Your answer should be every line with the word "marker", copied from the data below.

Dataset excerpts:
+===+
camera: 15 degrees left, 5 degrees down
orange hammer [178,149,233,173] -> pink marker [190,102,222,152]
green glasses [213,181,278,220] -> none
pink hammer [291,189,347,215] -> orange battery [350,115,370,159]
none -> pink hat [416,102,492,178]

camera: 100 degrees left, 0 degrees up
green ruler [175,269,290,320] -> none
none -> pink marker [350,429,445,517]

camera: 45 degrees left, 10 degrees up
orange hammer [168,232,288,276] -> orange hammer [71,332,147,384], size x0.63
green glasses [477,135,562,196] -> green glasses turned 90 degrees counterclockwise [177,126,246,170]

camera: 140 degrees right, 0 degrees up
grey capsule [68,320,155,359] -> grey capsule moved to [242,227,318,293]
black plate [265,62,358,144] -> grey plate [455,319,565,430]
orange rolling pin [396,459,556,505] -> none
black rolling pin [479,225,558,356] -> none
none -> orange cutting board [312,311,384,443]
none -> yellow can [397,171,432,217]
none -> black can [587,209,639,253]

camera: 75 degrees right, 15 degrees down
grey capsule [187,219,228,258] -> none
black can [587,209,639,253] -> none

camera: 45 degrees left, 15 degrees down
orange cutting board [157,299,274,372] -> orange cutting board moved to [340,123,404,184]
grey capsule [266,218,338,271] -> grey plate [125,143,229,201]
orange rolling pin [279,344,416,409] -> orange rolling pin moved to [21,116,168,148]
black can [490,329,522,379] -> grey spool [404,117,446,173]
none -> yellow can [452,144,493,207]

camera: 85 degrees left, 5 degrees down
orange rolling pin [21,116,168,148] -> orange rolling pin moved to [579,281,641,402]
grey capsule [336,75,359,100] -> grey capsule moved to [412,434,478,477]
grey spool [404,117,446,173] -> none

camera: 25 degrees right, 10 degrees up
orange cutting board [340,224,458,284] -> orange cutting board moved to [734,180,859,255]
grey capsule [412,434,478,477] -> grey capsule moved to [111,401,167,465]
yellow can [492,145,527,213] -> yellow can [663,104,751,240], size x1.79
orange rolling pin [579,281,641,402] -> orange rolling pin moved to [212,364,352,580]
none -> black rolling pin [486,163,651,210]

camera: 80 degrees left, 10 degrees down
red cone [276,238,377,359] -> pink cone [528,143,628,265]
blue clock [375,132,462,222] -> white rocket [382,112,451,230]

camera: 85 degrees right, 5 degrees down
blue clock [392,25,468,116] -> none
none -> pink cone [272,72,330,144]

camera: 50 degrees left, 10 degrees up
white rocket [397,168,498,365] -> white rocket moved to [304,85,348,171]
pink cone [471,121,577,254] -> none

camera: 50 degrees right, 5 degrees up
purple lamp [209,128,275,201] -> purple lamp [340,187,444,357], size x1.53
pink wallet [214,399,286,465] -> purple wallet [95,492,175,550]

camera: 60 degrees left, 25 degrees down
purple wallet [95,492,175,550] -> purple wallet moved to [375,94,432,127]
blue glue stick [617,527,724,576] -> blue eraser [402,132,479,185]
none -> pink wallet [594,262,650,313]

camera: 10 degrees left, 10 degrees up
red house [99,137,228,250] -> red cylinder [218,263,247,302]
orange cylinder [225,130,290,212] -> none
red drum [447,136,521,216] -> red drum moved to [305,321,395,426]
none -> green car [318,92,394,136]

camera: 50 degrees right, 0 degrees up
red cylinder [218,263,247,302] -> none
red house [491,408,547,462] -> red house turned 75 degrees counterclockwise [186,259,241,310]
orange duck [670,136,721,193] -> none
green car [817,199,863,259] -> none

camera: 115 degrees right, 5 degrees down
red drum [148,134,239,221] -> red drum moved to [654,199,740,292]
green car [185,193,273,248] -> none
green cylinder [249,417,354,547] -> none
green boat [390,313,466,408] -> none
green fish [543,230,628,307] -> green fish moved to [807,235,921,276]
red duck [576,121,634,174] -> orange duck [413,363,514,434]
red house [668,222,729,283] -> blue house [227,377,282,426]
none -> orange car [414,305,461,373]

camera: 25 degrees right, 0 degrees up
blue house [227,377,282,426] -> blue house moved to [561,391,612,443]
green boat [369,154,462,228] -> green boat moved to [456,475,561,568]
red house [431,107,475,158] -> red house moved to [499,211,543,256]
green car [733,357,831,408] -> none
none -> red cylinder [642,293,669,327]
+===+
ANSWER SECTION ▸
orange hammer [178,149,233,173] -> pink marker [190,102,222,152]
none -> pink marker [350,429,445,517]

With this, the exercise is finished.